# [Try it]
Please give back an exact reproduction of the lines from the one with "yellow pencil [460,196,578,223]" through the end of the entries below, and no others.

# [Coordinate-based object records]
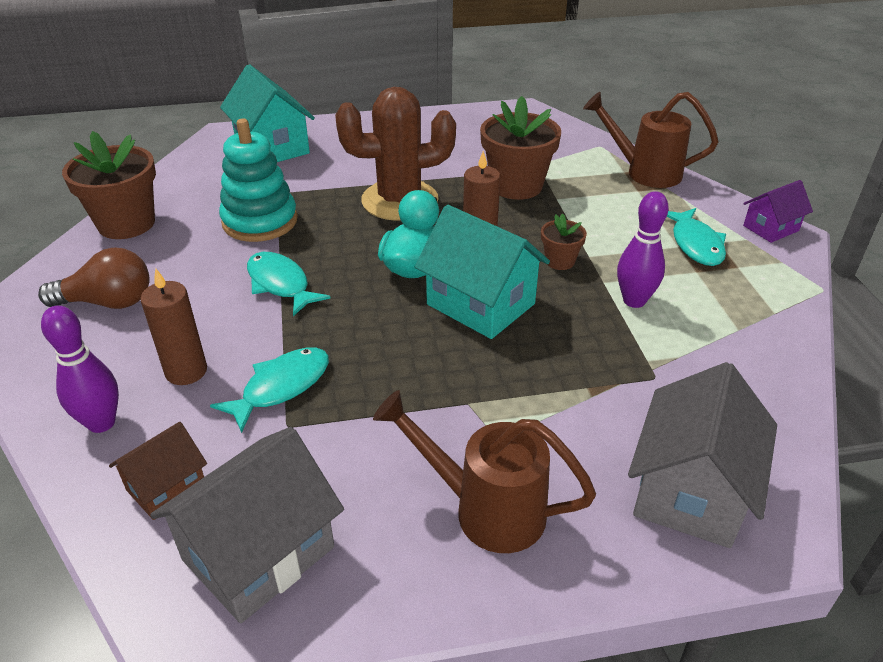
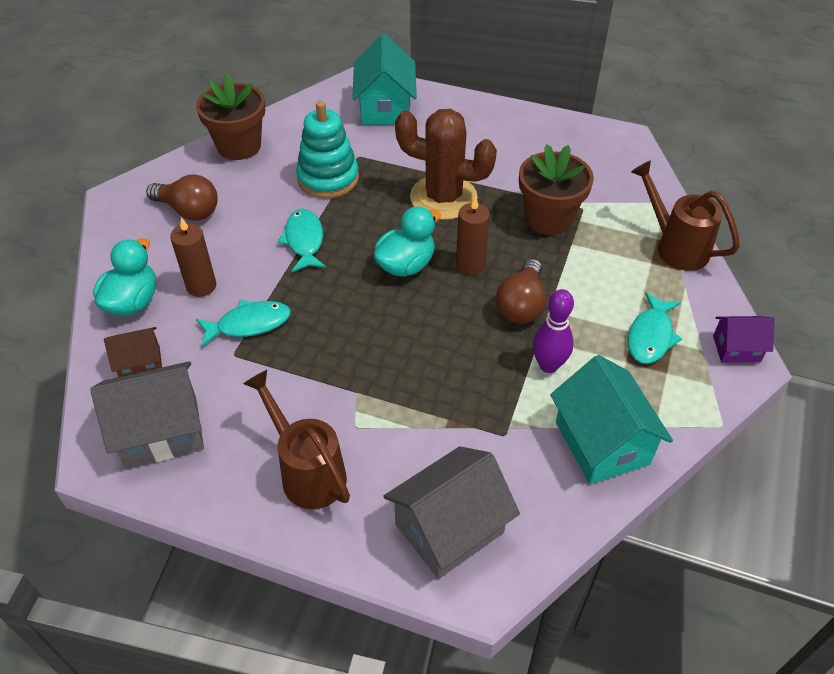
camera: 30 degrees right, 10 degrees up
purple bowling pin [41,306,119,433] -> turquoise duck [93,238,156,316]
turquoise house [415,205,550,339] -> turquoise house moved to [550,355,673,484]
brown flower pot [541,213,587,270] -> brown light bulb [496,259,547,324]

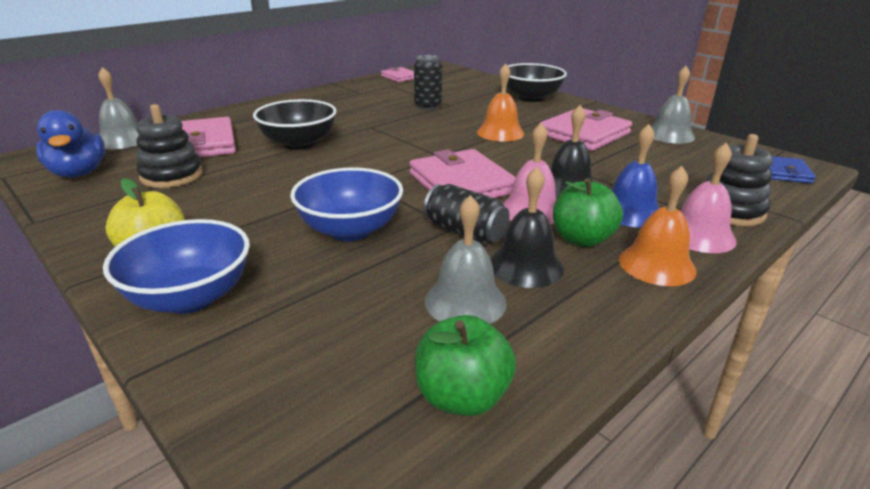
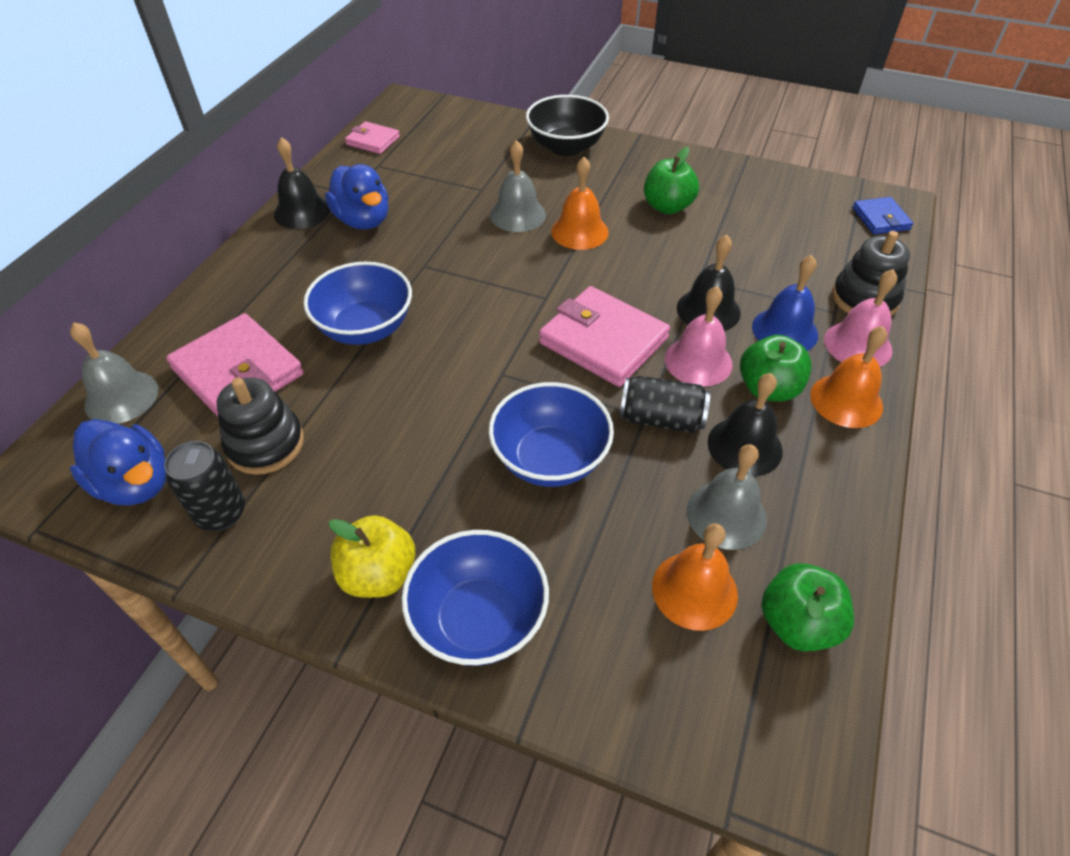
camera: 25 degrees left, 20 degrees up
black bowl [253,99,337,150] -> blue bowl [303,262,412,345]
black can [414,55,443,110] -> black can moved to [164,441,245,531]
pink wallet [540,108,632,151] -> green apple [644,147,699,214]
grey bell [651,66,695,144] -> grey bell moved to [490,140,546,232]
none -> black bell [274,137,330,229]
none -> blue duck [325,164,389,230]
none -> orange bell [652,523,738,631]

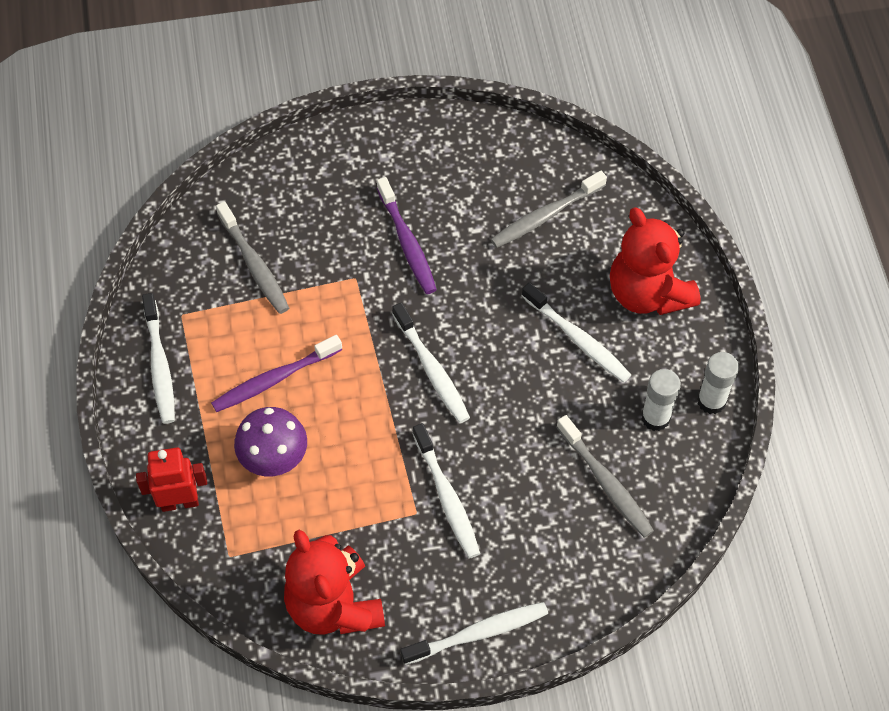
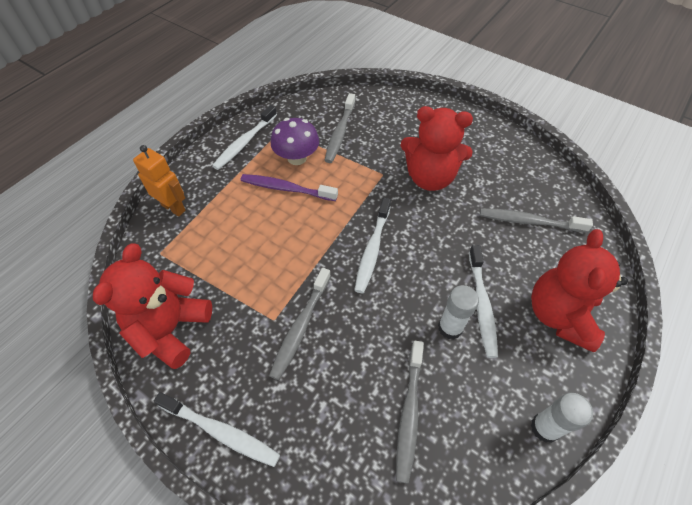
camera: 45 degrees right, 5 degrees down
red robot [136,447,207,512] -> orange robot [133,145,186,217]
purple mushroom [234,407,307,476] -> purple mushroom moved to [271,118,319,165]
purple toothbrush [377,177,437,294] -> red teddy bear [400,106,473,191]
white toothbrush [413,423,480,559] -> grey toothbrush [269,268,331,380]
white glue stick [641,369,681,431] -> white glue stick moved to [438,285,479,340]

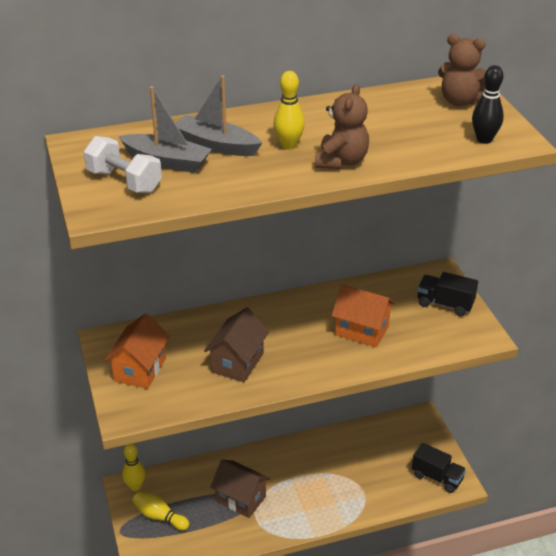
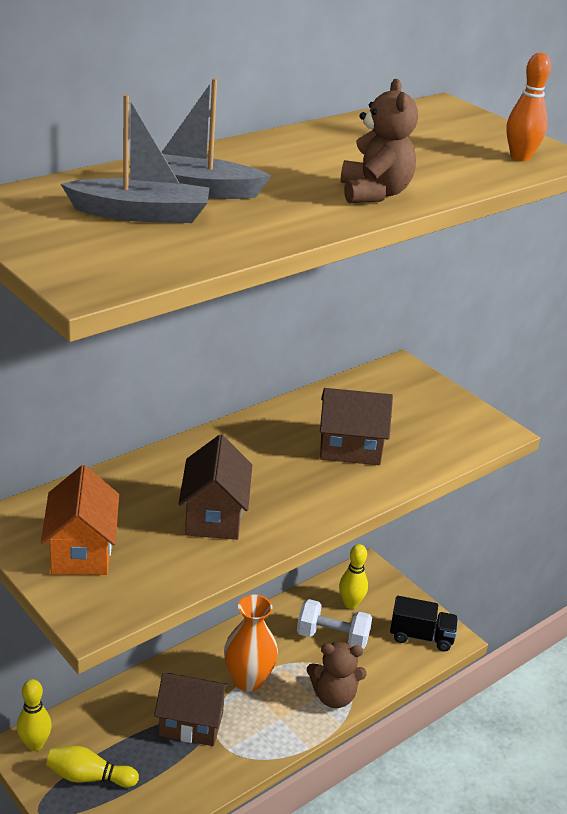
camera: 25 degrees left, 5 degrees down
white dumbbell [84,136,162,193] -> white dumbbell moved to [297,599,372,649]
yellow bowling pin [274,71,305,150] -> yellow bowling pin moved to [339,544,368,609]
orange house [332,284,395,347] -> brown house [320,388,393,465]
black truck [417,272,478,316] -> none
brown teddy bear [438,34,486,106] -> brown teddy bear moved to [307,642,367,708]
black bowling pin [472,65,504,144] -> orange bowling pin [506,53,551,161]
none -> orange vase [224,595,278,692]

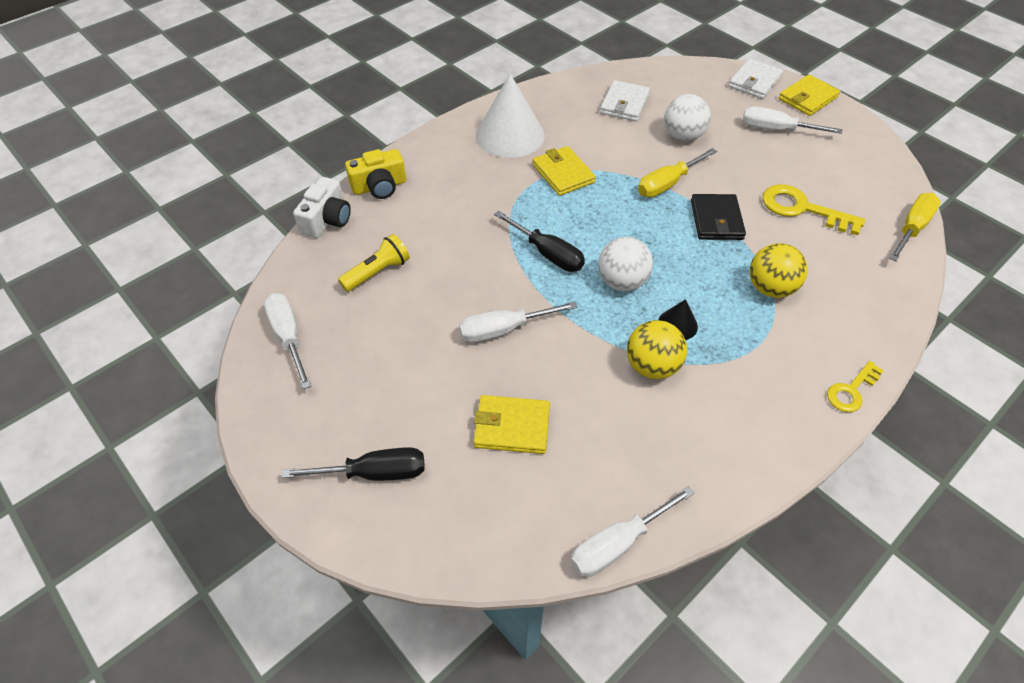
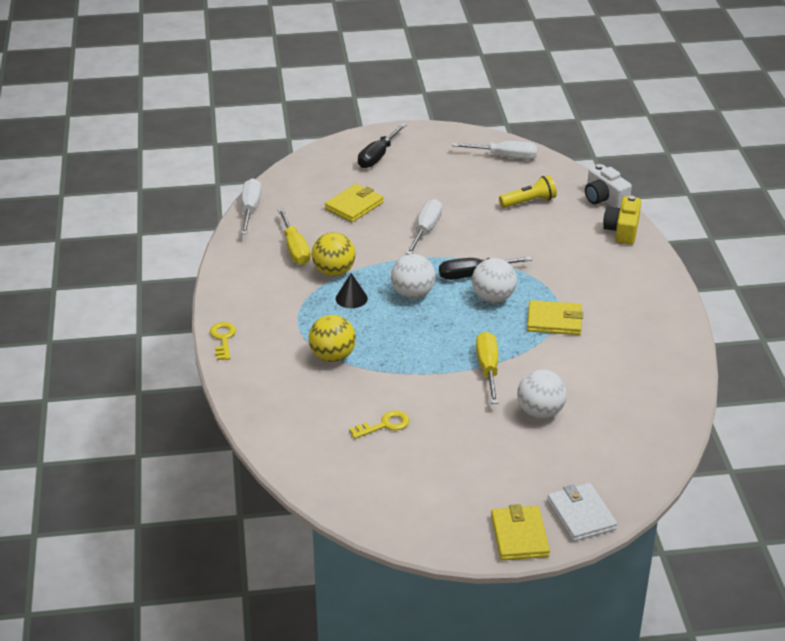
camera: 125 degrees right, 15 degrees down
yellow flashlight [338,234,410,292] -> yellow flashlight turned 105 degrees counterclockwise [499,175,557,208]
white cone [476,74,545,158] -> none
white wallet [600,80,650,121] -> none
black wallet [691,194,746,240] -> none
white screwdriver [742,106,842,134] -> none
yellow key [762,184,865,235] -> yellow key [349,410,409,439], size x0.61
yellow screwdriver [889,193,941,262] -> yellow screwdriver moved to [278,209,311,265]
none -> white ball [472,258,517,303]

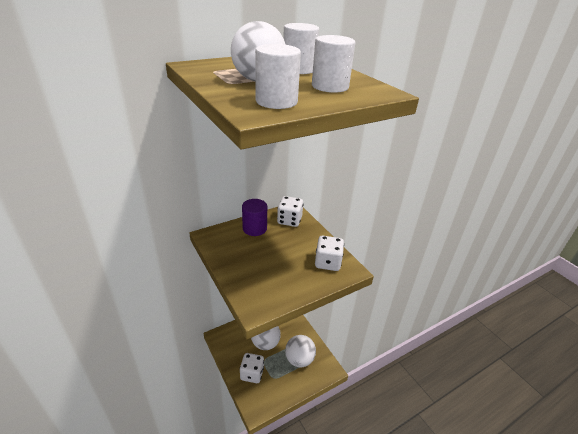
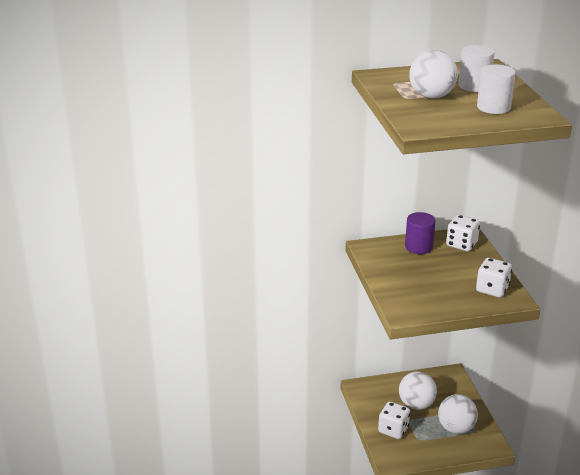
camera: 20 degrees right, 5 degrees down
white cylinder [255,44,301,109] -> none

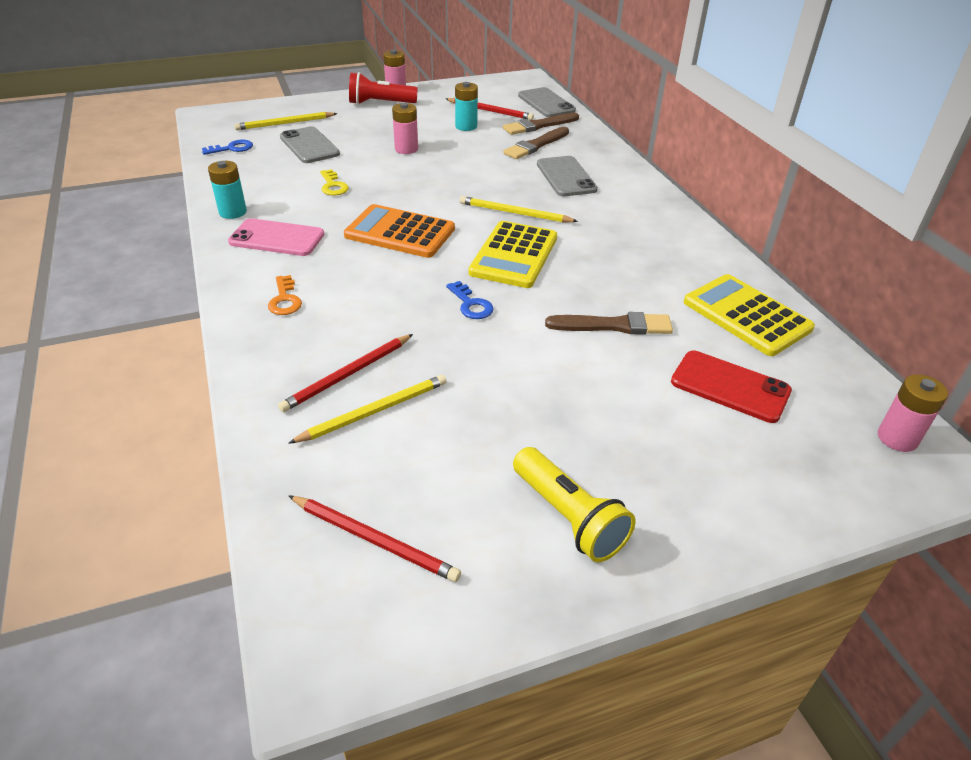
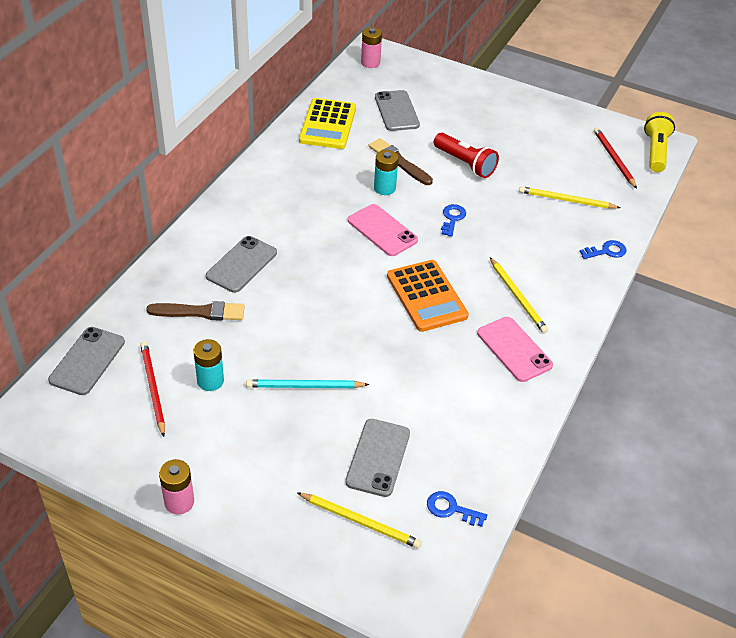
camera: 135 degrees left, 5 degrees up
turquoise battery [208,161,247,219] -> turquoise battery moved to [374,150,398,195]
orange key [268,275,302,315] -> none
red pencil [278,334,413,412] -> none
yellow key [320,169,349,196] -> none
red flashlight [349,72,418,105] -> red flashlight moved to [434,133,499,178]
pink battery [392,103,418,154] -> turquoise pencil [246,379,369,388]
yellow pencil [460,196,578,223] -> yellow pencil moved to [490,257,548,333]
yellow calculator [468,221,557,288] -> pink phone [348,204,418,256]
brown brush [503,113,579,135] -> none
yellow flashlight [513,447,635,562] -> yellow flashlight moved to [644,112,675,172]
red phone [671,351,792,423] -> grey phone [375,90,420,131]
none -> blue key [580,240,627,259]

# [Output below]
yellow pencil [460,196,578,223] -> yellow pencil moved to [490,257,548,333]
yellow calculator [468,221,557,288] -> pink phone [348,204,418,256]
brown brush [503,113,579,135] -> none
yellow flashlight [513,447,635,562] -> yellow flashlight moved to [644,112,675,172]
red phone [671,351,792,423] -> grey phone [375,90,420,131]
none -> blue key [580,240,627,259]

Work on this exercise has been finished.